Task prompt: Set each record down exactly, excluding all images.

____

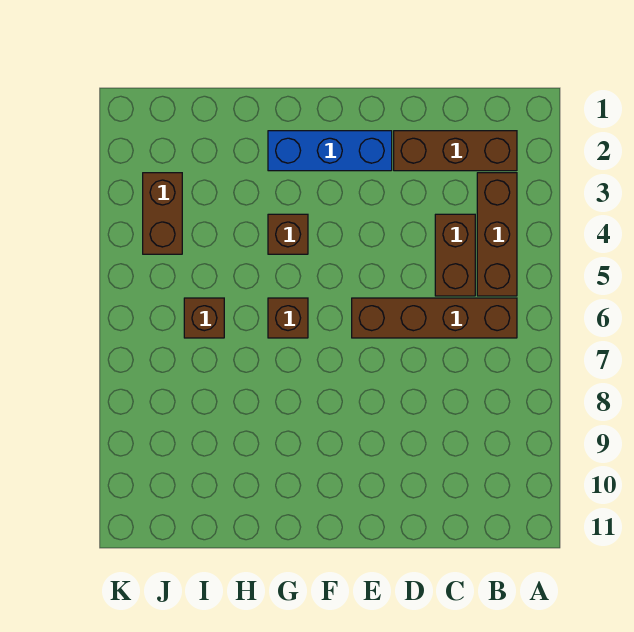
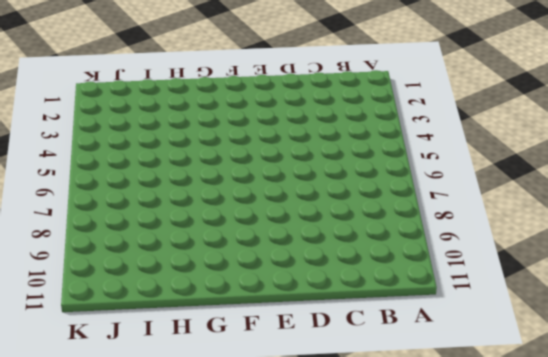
none -> brown brick B2:D2 level 1
none -> brown brick B3:B5 level 1

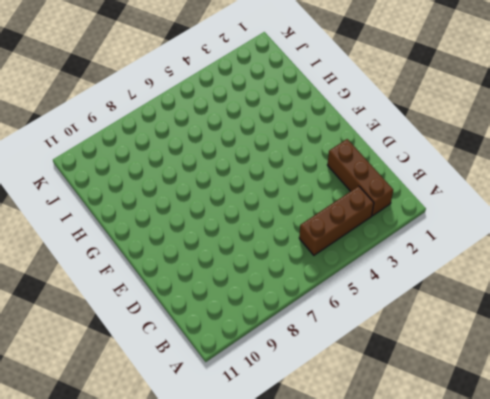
none -> brown brick B6:E6 level 1
none -> brown brick C4:C5 level 1

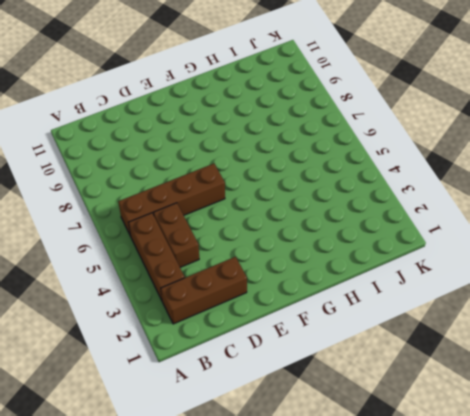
none -> blue brick E2:G2 level 1
none -> brown brick G4 level 1

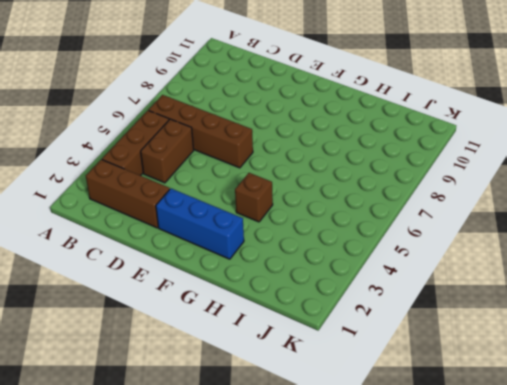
none -> brown brick G6 level 1
none -> brown brick I6 level 1

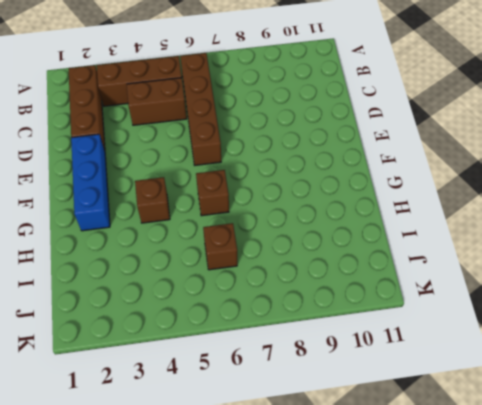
none -> brown brick J3:J4 level 1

____

Exercise result:
none -> brown brick B2:D2 level 1
none -> brown brick B3:B5 level 1

none -> brown brick B6:E6 level 1
none -> brown brick C4:C5 level 1

none -> blue brick E2:G2 level 1
none -> brown brick G4 level 1

none -> brown brick G6 level 1
none -> brown brick I6 level 1

none -> brown brick J3:J4 level 1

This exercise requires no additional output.